▶ **Task**: Any images in the material are to be dropped while every line is retyped exactly.

··· Source material

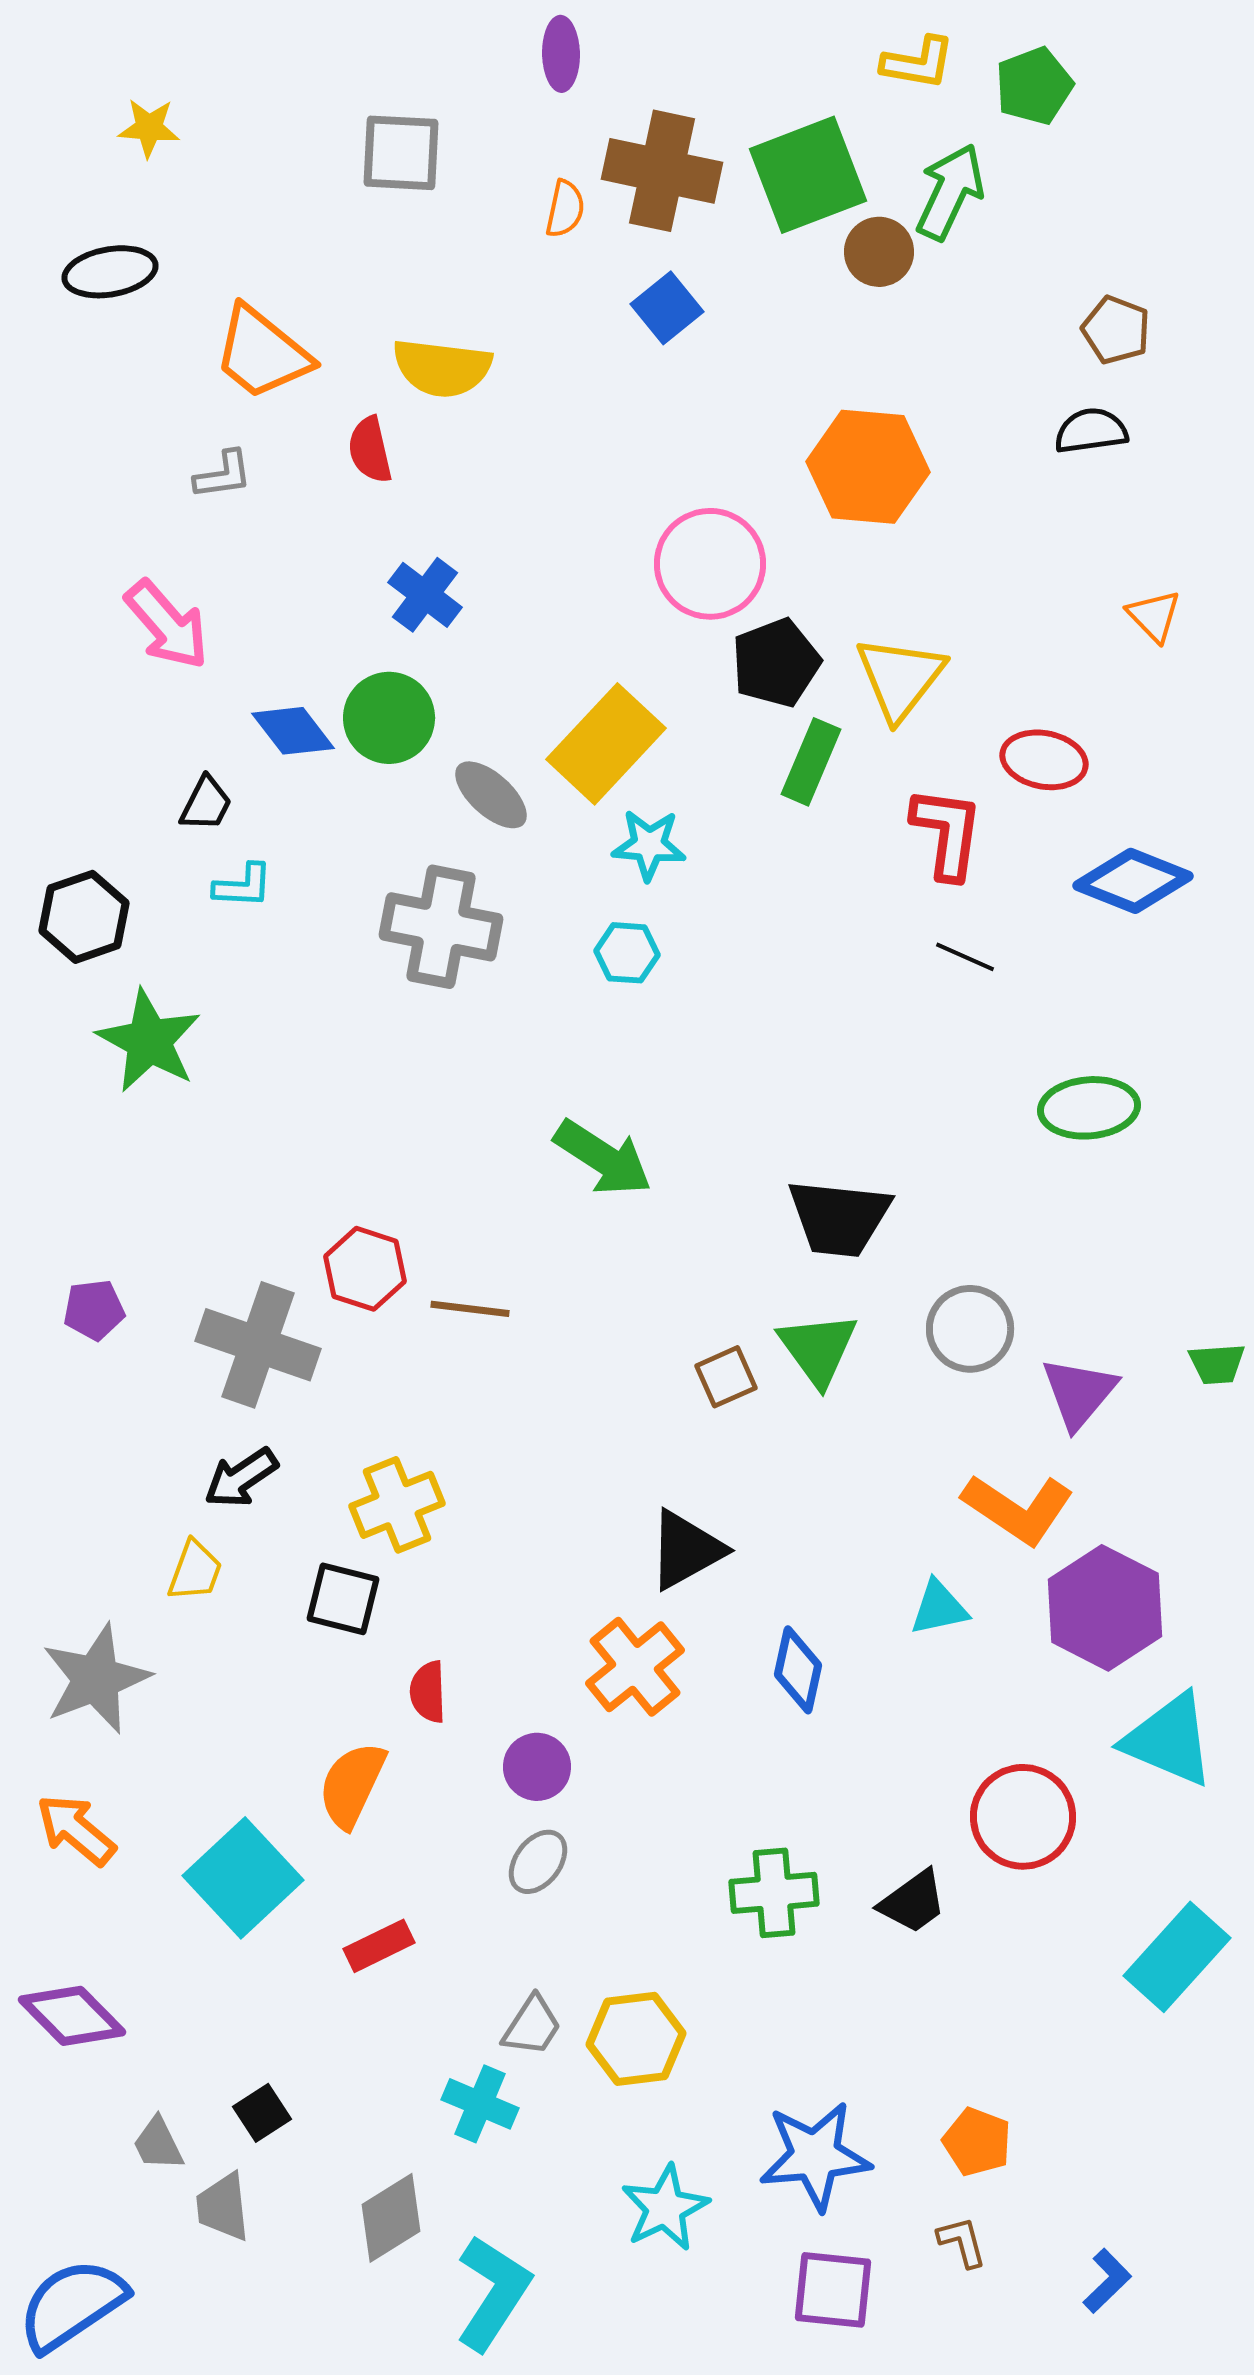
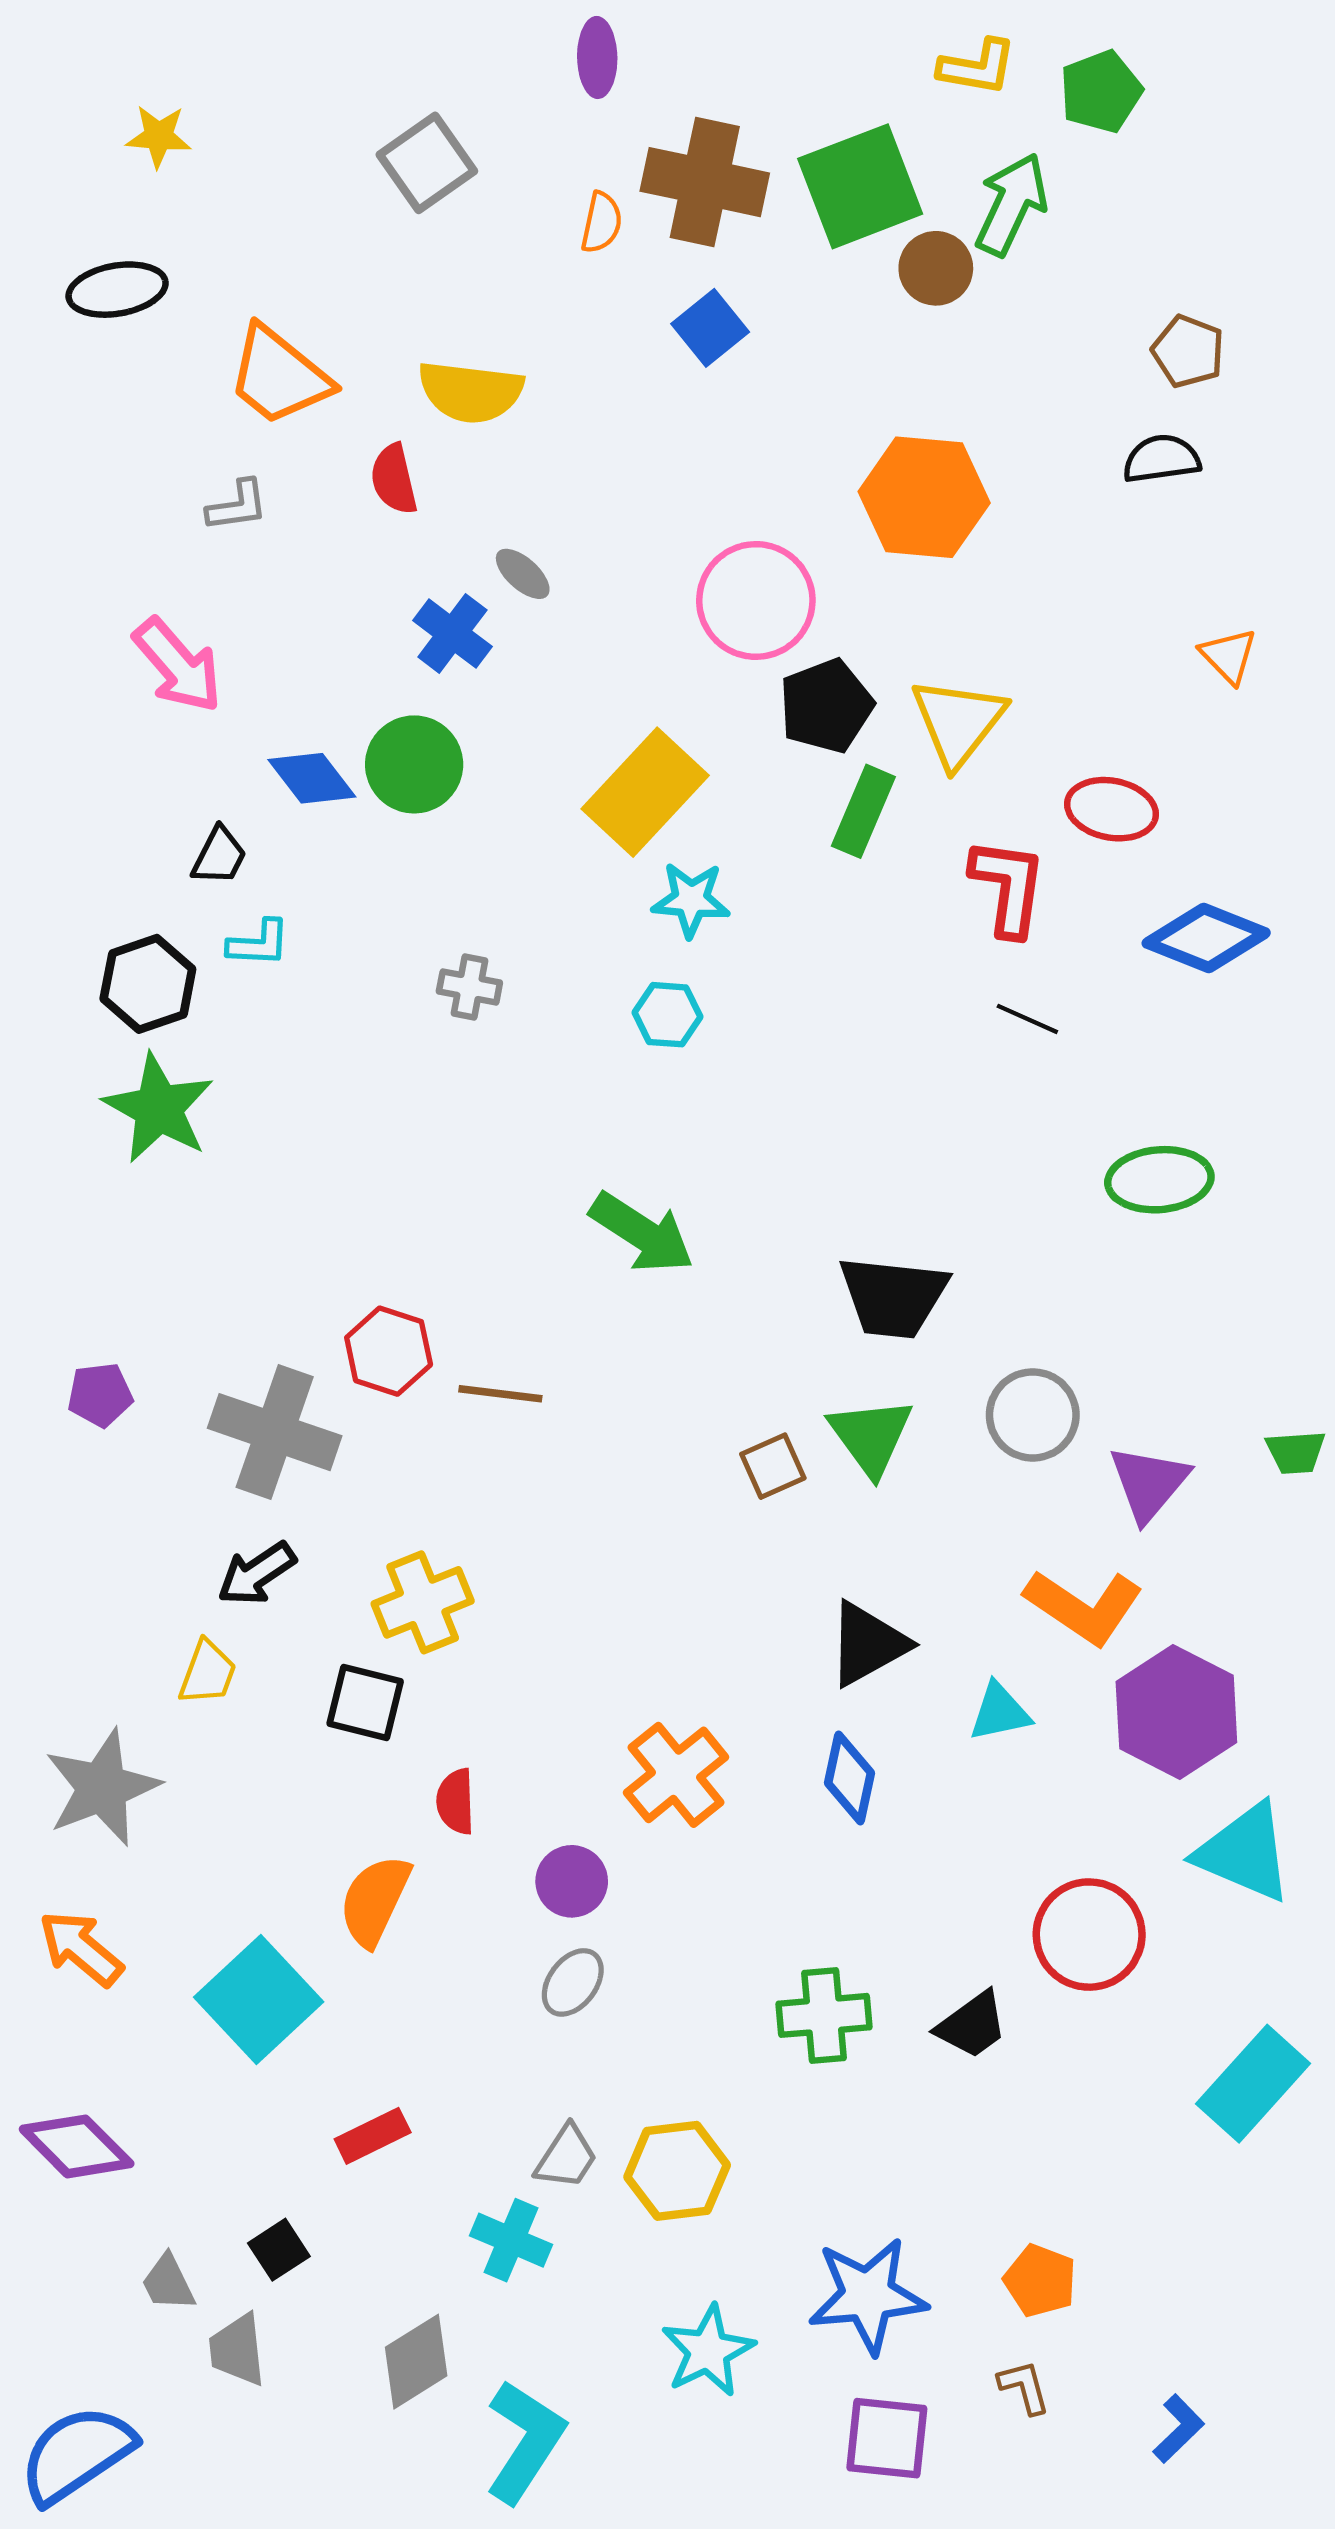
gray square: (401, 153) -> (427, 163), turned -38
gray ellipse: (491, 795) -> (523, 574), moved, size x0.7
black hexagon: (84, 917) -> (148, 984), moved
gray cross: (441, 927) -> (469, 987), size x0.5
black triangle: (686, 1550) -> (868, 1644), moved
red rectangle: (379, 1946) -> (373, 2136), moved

······

▶ **Response to the task**:
gray square: (401, 153) -> (427, 163), turned -38
gray ellipse: (491, 795) -> (523, 574), moved, size x0.7
black hexagon: (84, 917) -> (148, 984), moved
gray cross: (441, 927) -> (469, 987), size x0.5
black triangle: (686, 1550) -> (868, 1644), moved
red rectangle: (379, 1946) -> (373, 2136), moved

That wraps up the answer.